▸ **Exercise**
Exclude all images and print the entries below exactly.

▸ **Supplied records**
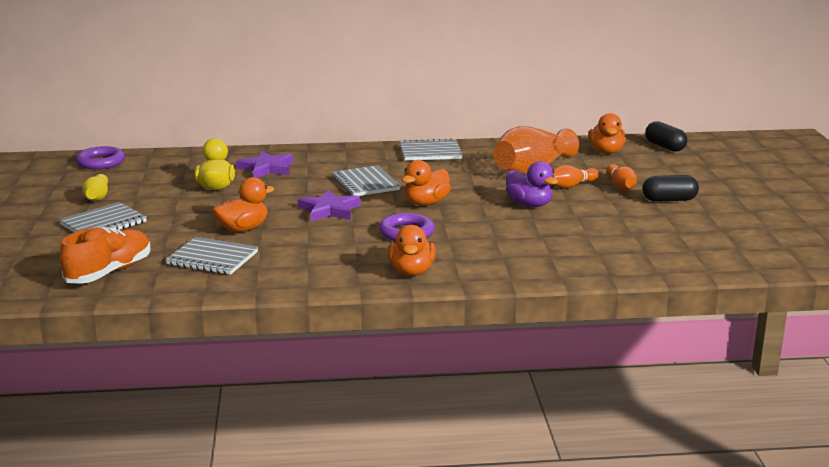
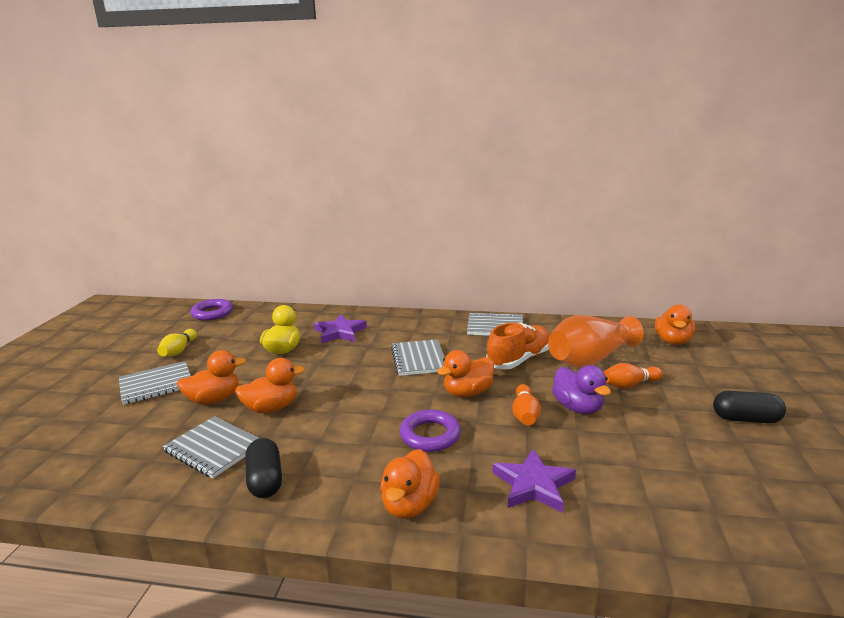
camera: 15 degrees right, 0 degrees up
(109, 272) = (104, 455): orange shoe -> orange shoe (519, 359)
(178, 228) = (214, 399): none -> orange duck
(329, 210) = (367, 391): purple star -> purple star (533, 485)
(620, 186) = (686, 391): orange bowling pin -> orange bowling pin (525, 414)
(665, 147) = (737, 340): black capsule -> black capsule (265, 480)

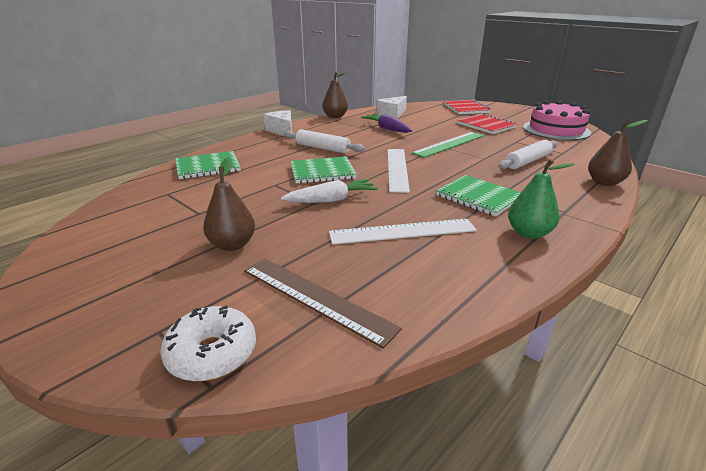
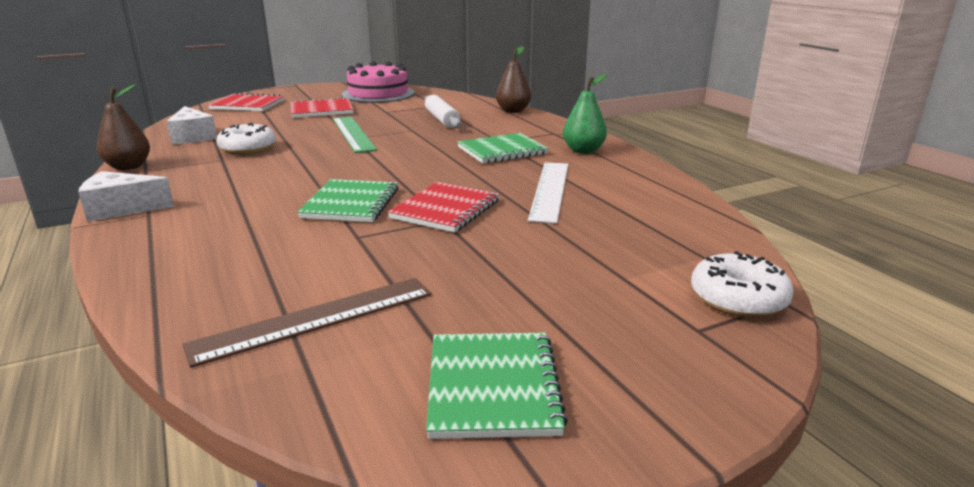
camera: 70 degrees left, 5 degrees down
(208, 167) = (208, 283): green notebook -> green notebook (493, 386)
(232, 245) = (523, 277): brown pear -> none
(315, 298) = (656, 243): brown ruler -> brown ruler (315, 319)
(323, 148) = (260, 192): white rolling pin -> none
(331, 200) = (445, 209): white carrot -> red notebook
(387, 129) = (248, 149): purple carrot -> white donut
(397, 169) = (393, 167): white ruler -> none

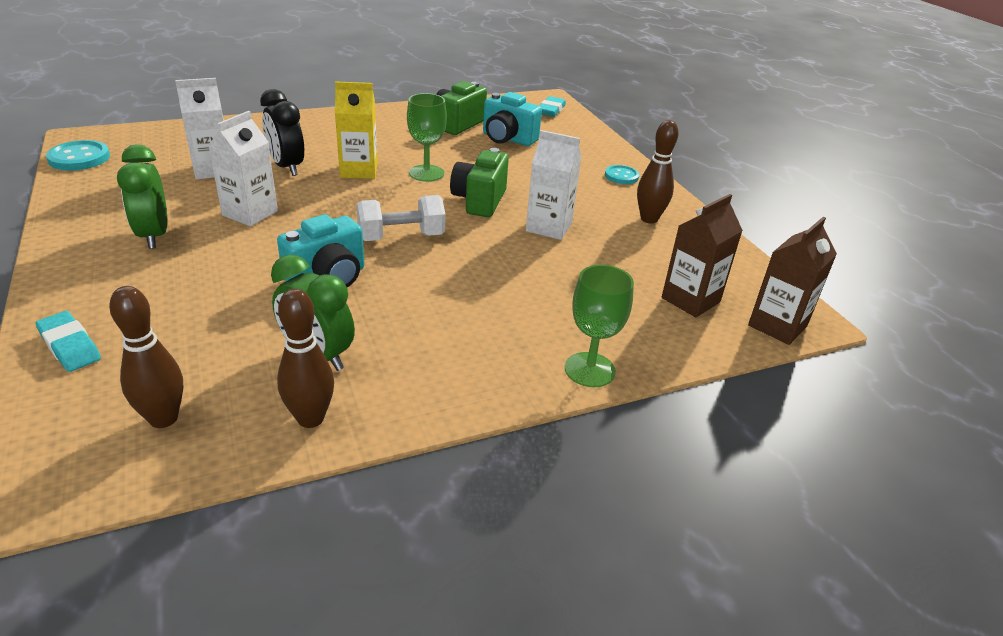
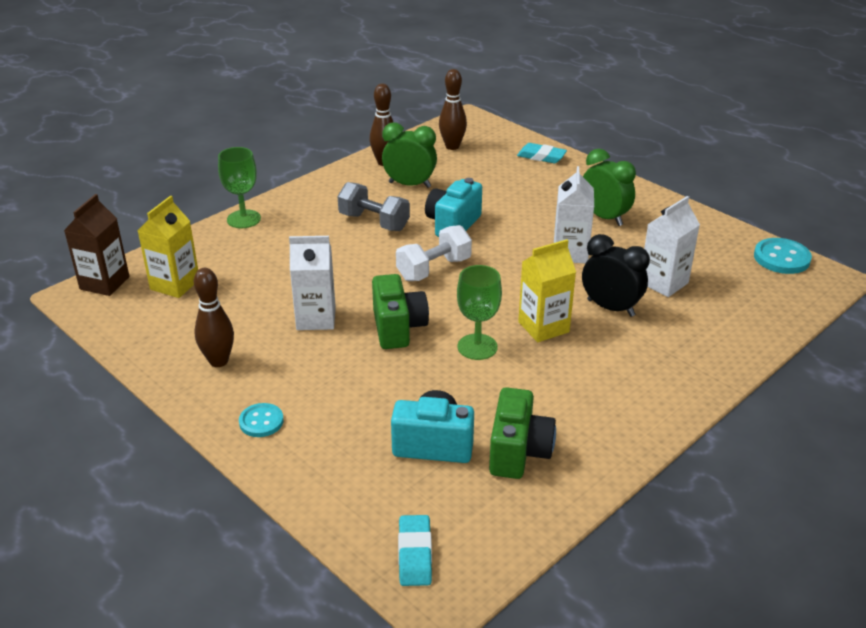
camera: 160 degrees right, 0 degrees up
(418, 310) = (374, 222): none -> grey dumbbell
(690, 300) = (175, 284): brown carton -> yellow carton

▸ **Result of the exercise**
camera: 15 degrees right, 0 degrees up
(109, 272) = (104, 455): orange shoe -> orange shoe (519, 359)
(178, 228) = (214, 399): none -> orange duck
(329, 210) = (367, 391): purple star -> purple star (533, 485)
(620, 186) = (686, 391): orange bowling pin -> orange bowling pin (525, 414)
(665, 147) = (737, 340): black capsule -> black capsule (265, 480)

camera: 70 degrees left, 5 degrees down
(208, 167) = (208, 283): green notebook -> green notebook (493, 386)
(232, 245) = (523, 277): brown pear -> none
(315, 298) = (656, 243): brown ruler -> brown ruler (315, 319)
(323, 148) = (260, 192): white rolling pin -> none
(331, 200) = (445, 209): white carrot -> red notebook
(387, 129) = (248, 149): purple carrot -> white donut
(397, 169) = (393, 167): white ruler -> none

camera: 160 degrees right, 0 degrees up
(418, 310) = (374, 222): none -> grey dumbbell
(690, 300) = (175, 284): brown carton -> yellow carton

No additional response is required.